_PROBLEM DESCRIPTION_
Drop every image, then reproduce the data exactly as given.

═══ AVAILABLE DATA ═══

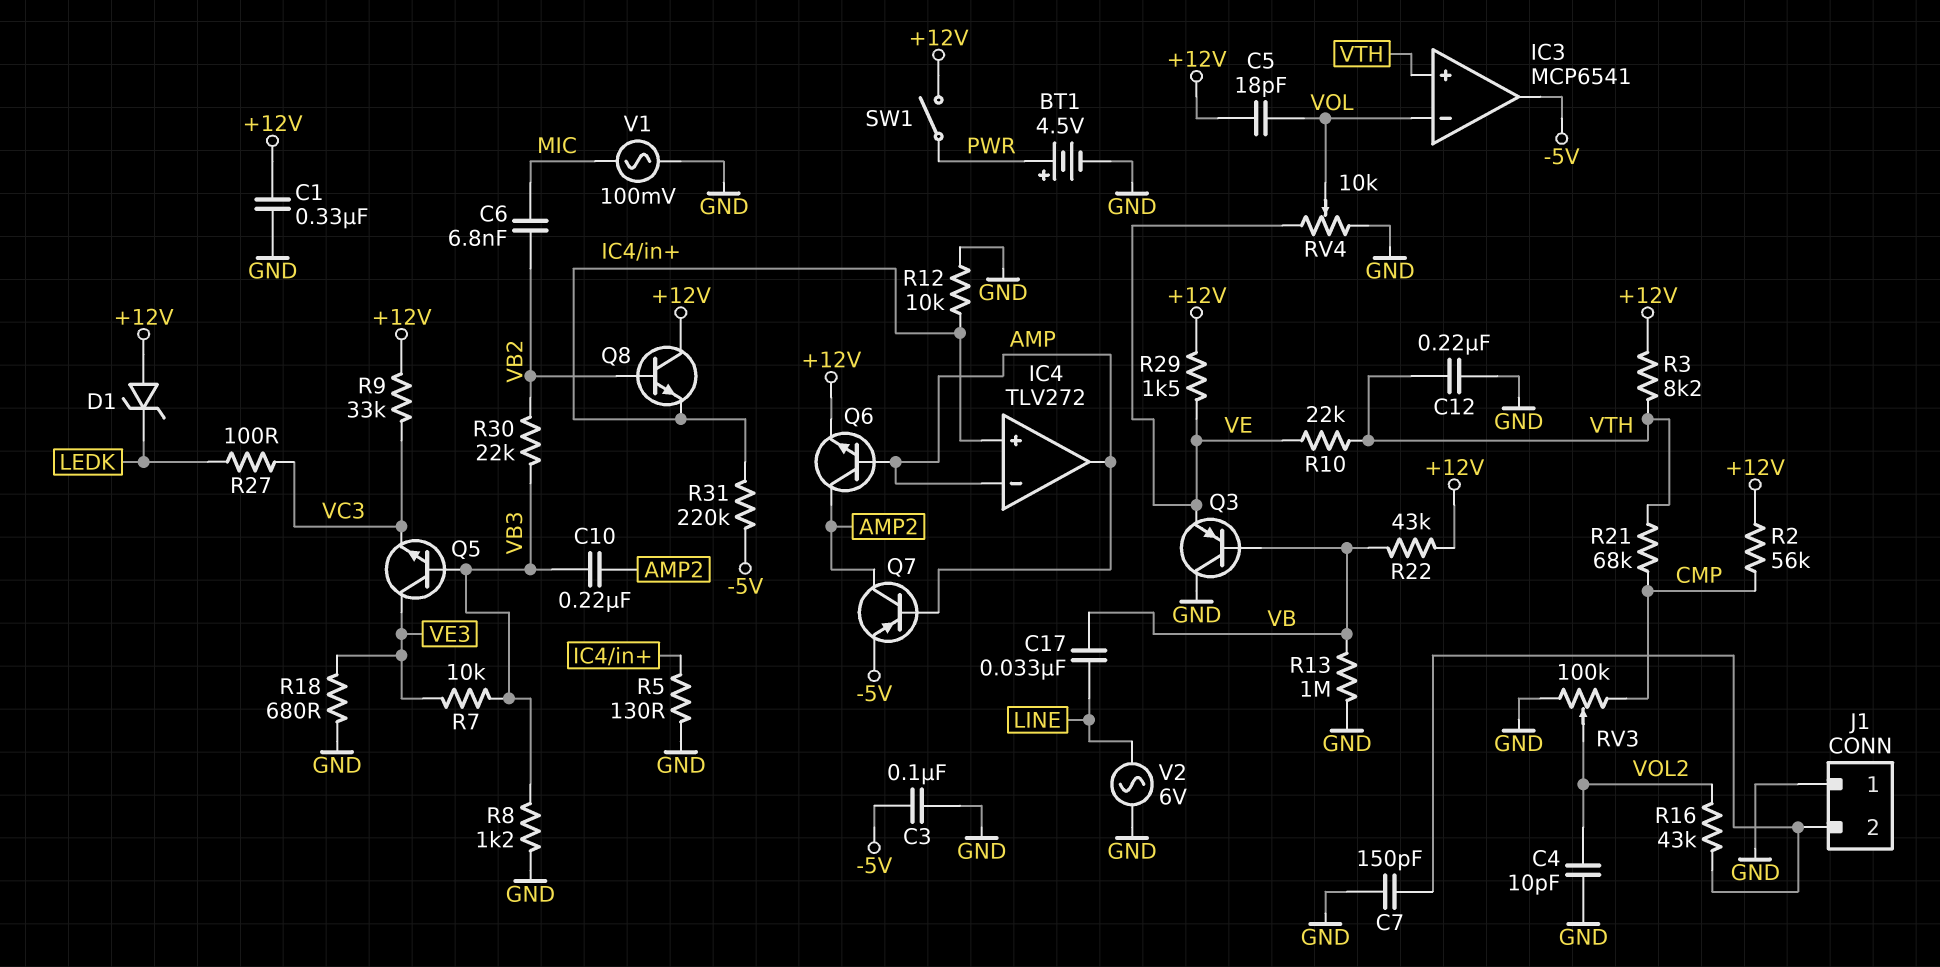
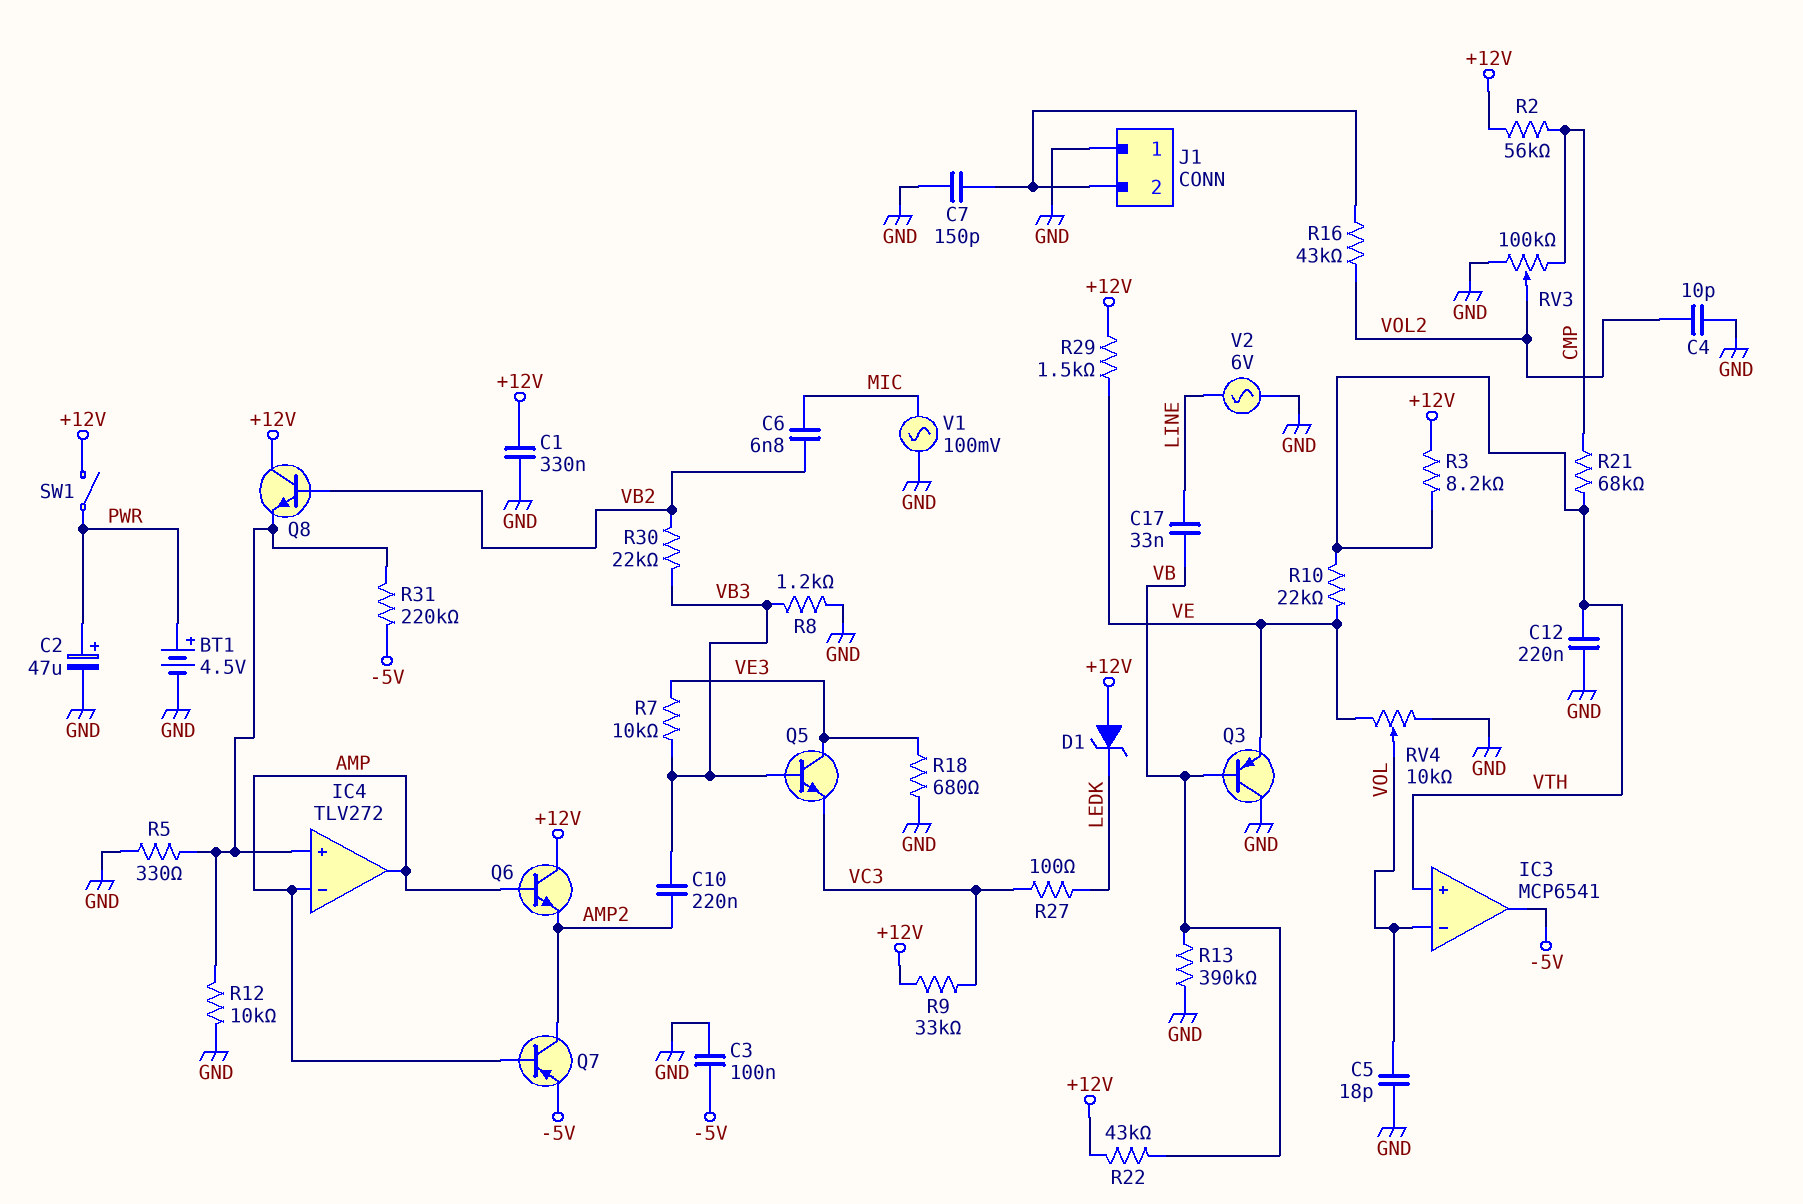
C2: none -> 47uF (plus PWR, minus GND)
C5: 18pF (+12V, VOL) -> 18pF (GND, VOL)
Q6: NPN (B AMP, C AMP2, E +12V) -> NPN (B AMP, C +12V, E AMP2)
R5: 130 (GND, IC4/in+) -> 330 (GND, IC4/in+)
R13: 1M (GND, VB) -> 390k (GND, VB)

═══

_ANSWER TO THE EXERCISE_
C2: none -> 47uF (plus PWR, minus GND)
C5: 18pF (+12V, VOL) -> 18pF (GND, VOL)
Q6: NPN (B AMP, C AMP2, E +12V) -> NPN (B AMP, C +12V, E AMP2)
R5: 130 (GND, IC4/in+) -> 330 (GND, IC4/in+)
R13: 1M (GND, VB) -> 390k (GND, VB)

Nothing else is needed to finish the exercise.